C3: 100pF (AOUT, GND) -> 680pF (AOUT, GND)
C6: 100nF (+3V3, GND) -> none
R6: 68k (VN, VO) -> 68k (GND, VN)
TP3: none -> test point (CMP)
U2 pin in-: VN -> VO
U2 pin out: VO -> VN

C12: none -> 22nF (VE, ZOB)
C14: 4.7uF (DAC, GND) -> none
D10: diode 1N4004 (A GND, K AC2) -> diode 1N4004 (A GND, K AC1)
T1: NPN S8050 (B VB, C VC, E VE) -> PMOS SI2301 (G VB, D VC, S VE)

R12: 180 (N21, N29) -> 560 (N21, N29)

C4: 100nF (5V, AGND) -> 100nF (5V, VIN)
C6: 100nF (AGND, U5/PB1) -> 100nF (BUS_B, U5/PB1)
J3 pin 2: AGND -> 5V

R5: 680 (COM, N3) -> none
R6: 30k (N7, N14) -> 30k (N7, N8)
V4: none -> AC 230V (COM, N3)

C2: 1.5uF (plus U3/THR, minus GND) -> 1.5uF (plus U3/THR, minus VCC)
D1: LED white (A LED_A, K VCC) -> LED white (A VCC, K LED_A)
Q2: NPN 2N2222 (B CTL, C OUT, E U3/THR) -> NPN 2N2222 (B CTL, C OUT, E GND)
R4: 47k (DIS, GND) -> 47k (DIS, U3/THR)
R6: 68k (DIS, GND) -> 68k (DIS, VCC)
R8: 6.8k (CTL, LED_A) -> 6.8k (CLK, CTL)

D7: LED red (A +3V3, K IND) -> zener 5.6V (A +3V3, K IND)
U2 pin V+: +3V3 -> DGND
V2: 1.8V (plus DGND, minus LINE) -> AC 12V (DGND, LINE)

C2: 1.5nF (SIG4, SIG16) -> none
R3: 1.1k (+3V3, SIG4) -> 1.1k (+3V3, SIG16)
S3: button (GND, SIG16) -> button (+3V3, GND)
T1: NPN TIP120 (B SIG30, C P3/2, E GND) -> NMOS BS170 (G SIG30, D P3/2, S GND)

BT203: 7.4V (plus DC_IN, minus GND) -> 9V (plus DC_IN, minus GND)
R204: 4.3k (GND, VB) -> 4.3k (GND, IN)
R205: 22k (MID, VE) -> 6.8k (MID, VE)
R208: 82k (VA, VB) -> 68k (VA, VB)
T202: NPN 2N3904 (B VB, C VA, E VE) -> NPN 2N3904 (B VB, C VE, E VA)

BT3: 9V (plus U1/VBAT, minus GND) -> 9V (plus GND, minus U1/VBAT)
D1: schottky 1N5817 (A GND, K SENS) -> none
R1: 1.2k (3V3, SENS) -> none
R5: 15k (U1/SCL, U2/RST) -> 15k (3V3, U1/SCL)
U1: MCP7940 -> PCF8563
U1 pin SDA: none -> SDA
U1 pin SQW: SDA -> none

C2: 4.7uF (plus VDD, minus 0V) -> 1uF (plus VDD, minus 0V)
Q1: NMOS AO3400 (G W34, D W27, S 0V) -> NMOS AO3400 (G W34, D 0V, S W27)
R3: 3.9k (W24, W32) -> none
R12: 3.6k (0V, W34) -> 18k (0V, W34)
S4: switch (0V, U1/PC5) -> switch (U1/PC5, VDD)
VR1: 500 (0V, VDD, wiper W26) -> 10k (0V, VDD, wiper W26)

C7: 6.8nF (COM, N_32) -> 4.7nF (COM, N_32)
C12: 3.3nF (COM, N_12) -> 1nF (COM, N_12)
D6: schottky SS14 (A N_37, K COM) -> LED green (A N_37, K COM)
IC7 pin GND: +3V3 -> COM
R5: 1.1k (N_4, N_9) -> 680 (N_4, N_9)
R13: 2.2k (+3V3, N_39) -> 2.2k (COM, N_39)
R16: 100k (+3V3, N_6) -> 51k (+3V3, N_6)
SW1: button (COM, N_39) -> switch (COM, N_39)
☆ ☆ ☆ ☆
◆ Work required
The lines that contain the word "schottky" are wanted; copy each of them from the records.

◆ Your solution
D1: schottky 1N5817 (A GND, K SENS) -> none
D6: schottky SS14 (A N_37, K COM) -> LED green (A N_37, K COM)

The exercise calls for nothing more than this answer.